## Problem to work on
The answer should be one number: how many lines in the records below contain the word "purple".

## Record excerpts
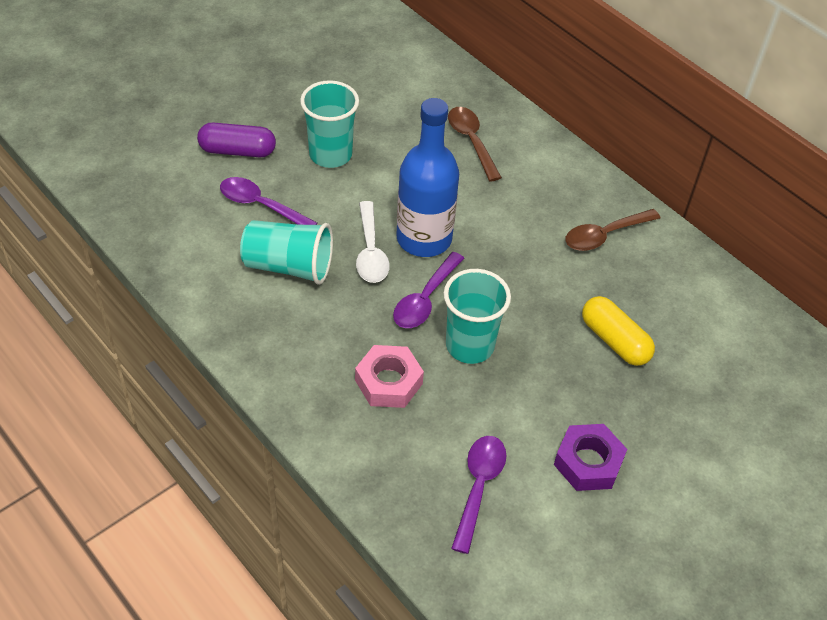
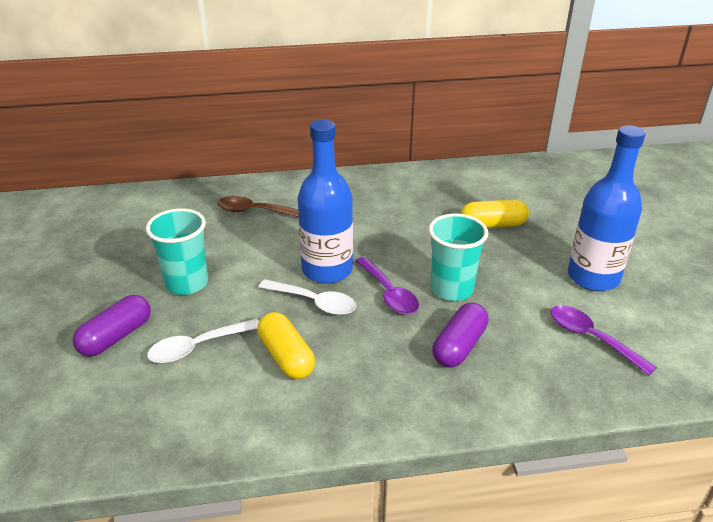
camera: 55 degrees left, 15 degrees down
(260, 205) = (197, 347): purple spoon -> white spoon
(289, 266) = (286, 357): turquoise cup -> yellow capsule
(388, 382) = (459, 346): pink nut -> purple capsule
(588, 462) = (593, 277): purple nut -> blue bottle
(604, 235) = (398, 193): brown spoon -> none

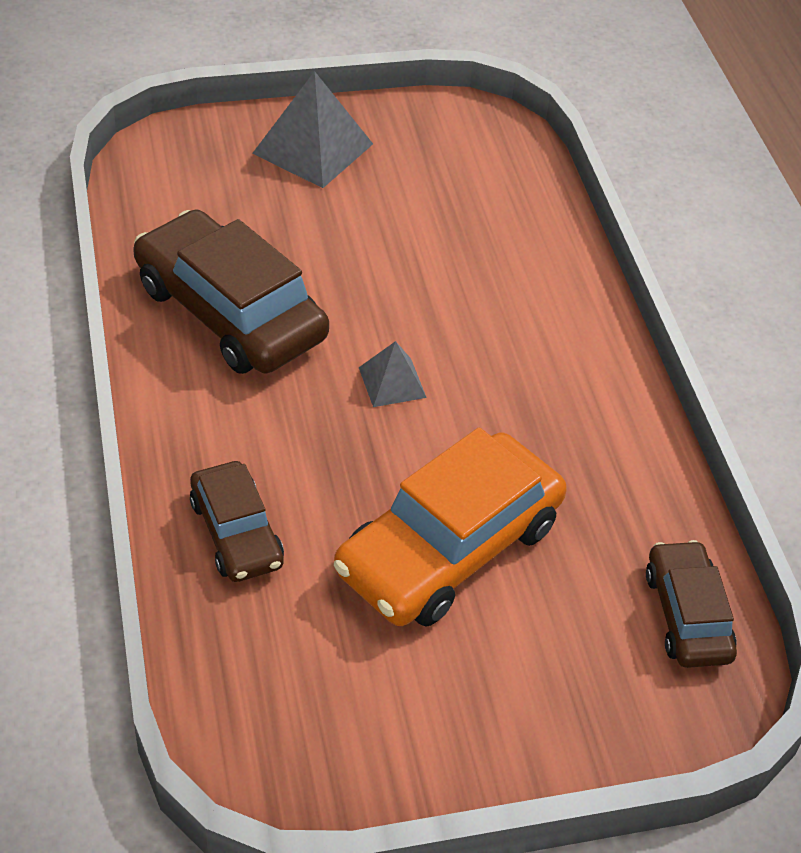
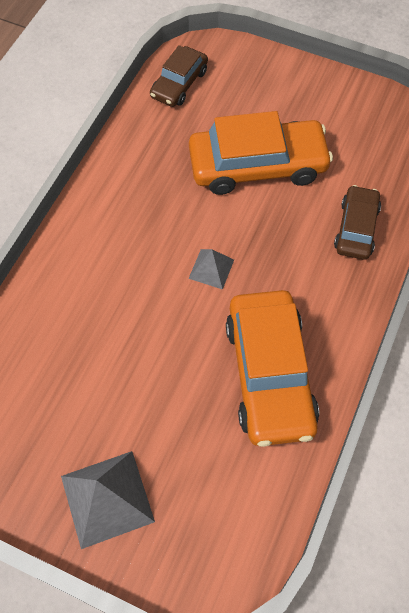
camera: 140 degrees left, 15 degrees up
(230, 312) = (269, 374): brown car -> orange car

## Your response
3